- **PROMPT**
Set down the entries below exactly; drop the pictures.

- **INPUT MATERIAL**

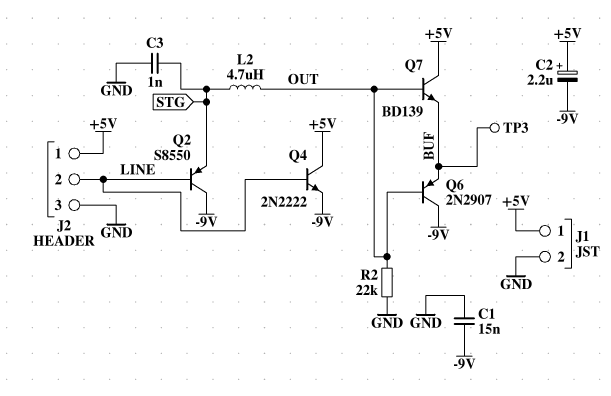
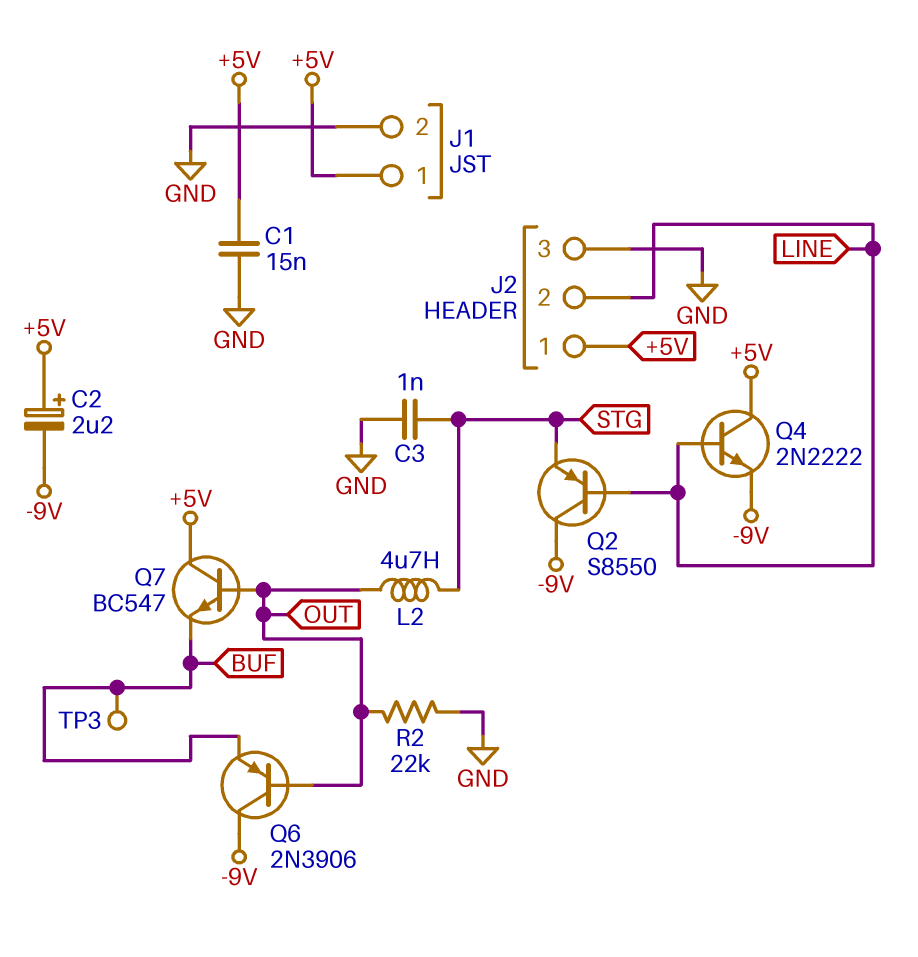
C1: 15nF (-9V, GND) -> 15nF (+5V, GND)
Q6: PNP 2N2907 (B OUT, C -9V, E BUF) -> PNP 2N3906 (B OUT, C -9V, E BUF)
Q7: NPN BD139 (B OUT, C +5V, E BUF) -> NPN BC547 (B OUT, C +5V, E BUF)

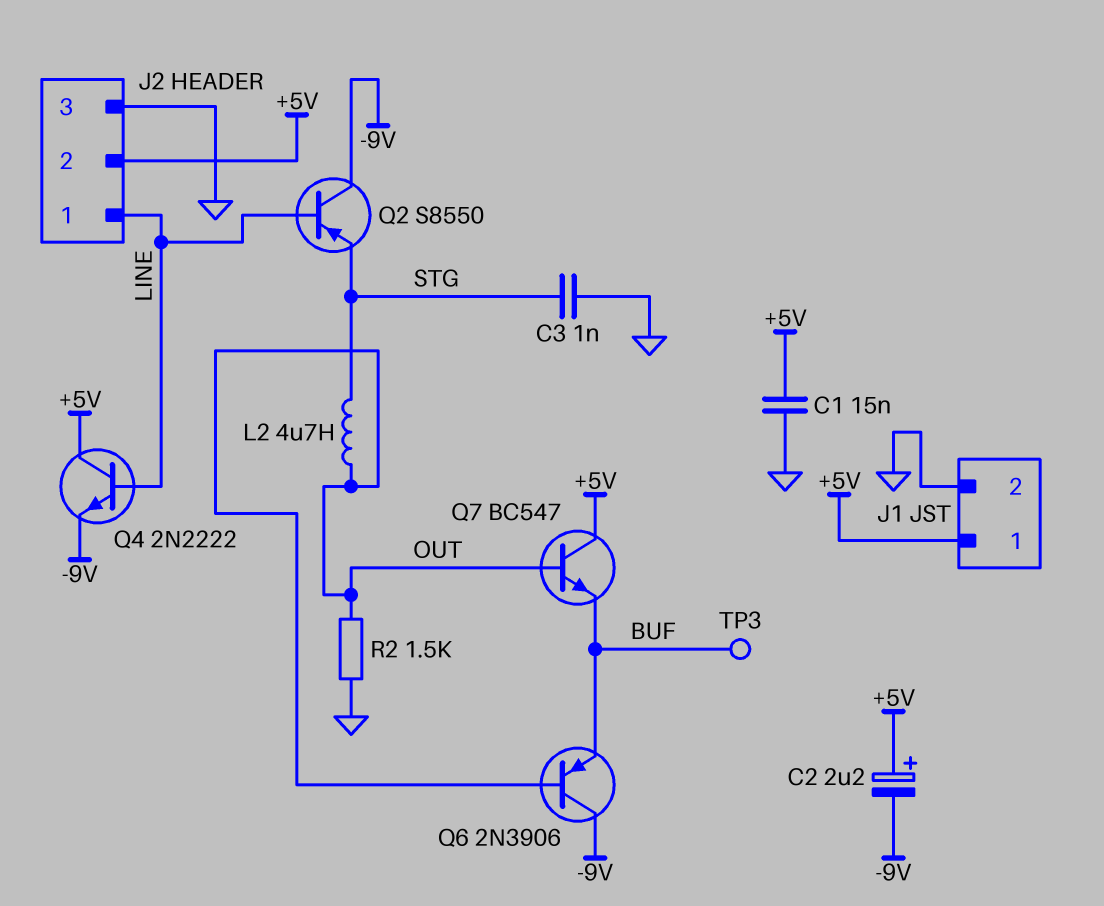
J2 pin 1: +5V -> LINE
J2 pin 2: LINE -> +5V
R2: 22k (GND, OUT) -> 1.5k (GND, OUT)

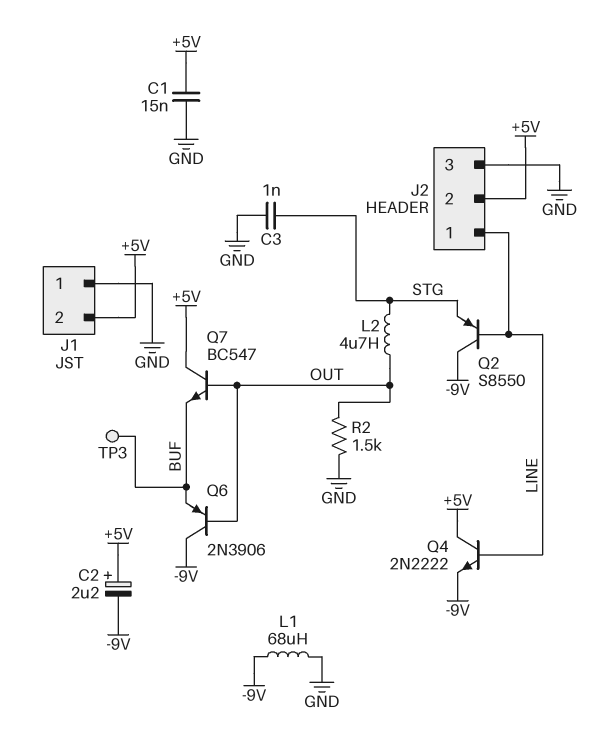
J1 pin 1: +5V -> GND
J1 pin 2: GND -> +5V
L1: none -> 68uH (-9V, GND)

- **EXERCISE SOLUTION**
C1: 15nF (-9V, GND) -> 15nF (+5V, GND)
Q6: PNP 2N2907 (B OUT, C -9V, E BUF) -> PNP 2N3906 (B OUT, C -9V, E BUF)
Q7: NPN BD139 (B OUT, C +5V, E BUF) -> NPN BC547 (B OUT, C +5V, E BUF)

J2 pin 1: +5V -> LINE
J2 pin 2: LINE -> +5V
R2: 22k (GND, OUT) -> 1.5k (GND, OUT)

J1 pin 1: +5V -> GND
J1 pin 2: GND -> +5V
L1: none -> 68uH (-9V, GND)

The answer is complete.